• Task to carry out
Give the number of lines in the records below that include "degrees", and nothing more.

[Object state change records]
= = =

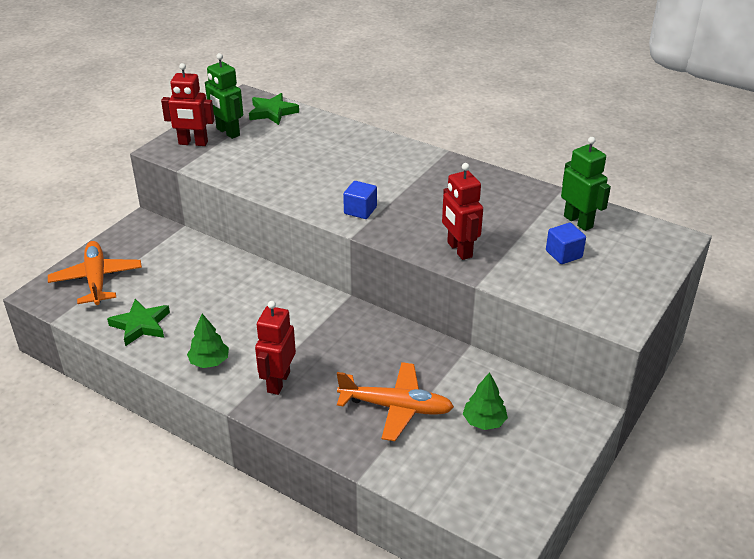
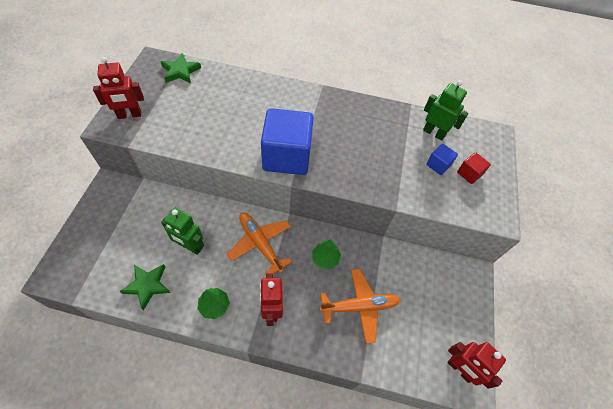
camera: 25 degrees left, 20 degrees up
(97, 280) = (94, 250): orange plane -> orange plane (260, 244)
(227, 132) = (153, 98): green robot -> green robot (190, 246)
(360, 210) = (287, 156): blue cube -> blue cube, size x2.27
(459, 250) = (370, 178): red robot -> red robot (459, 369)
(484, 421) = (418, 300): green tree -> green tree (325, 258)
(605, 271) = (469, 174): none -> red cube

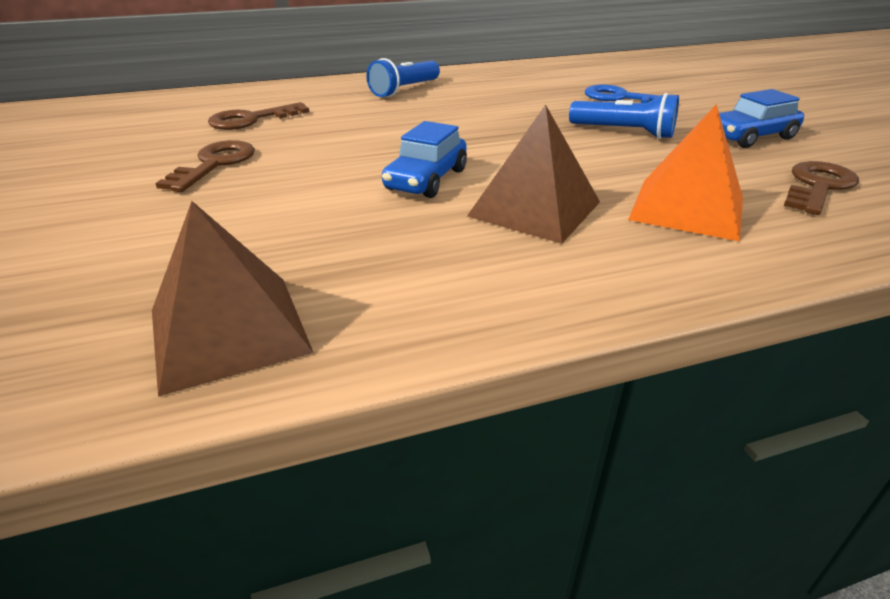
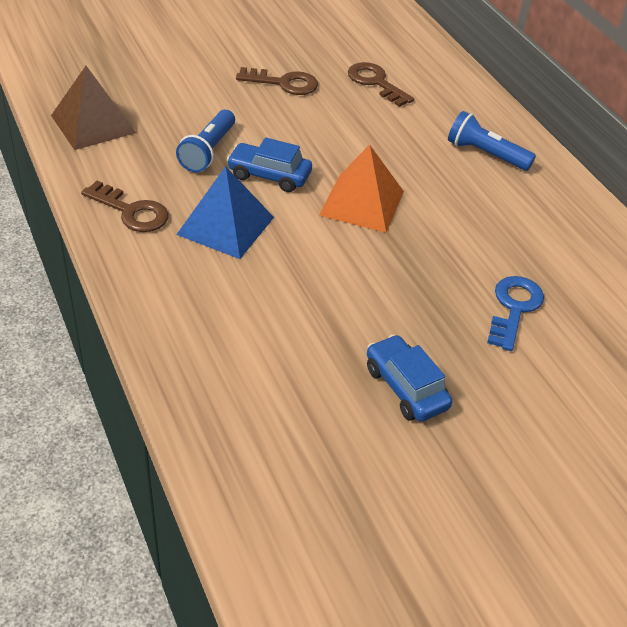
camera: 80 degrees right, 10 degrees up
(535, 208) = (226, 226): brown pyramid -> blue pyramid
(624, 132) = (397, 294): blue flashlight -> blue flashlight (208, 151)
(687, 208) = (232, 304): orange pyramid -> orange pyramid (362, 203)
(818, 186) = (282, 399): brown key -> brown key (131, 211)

= = =

• Result below
2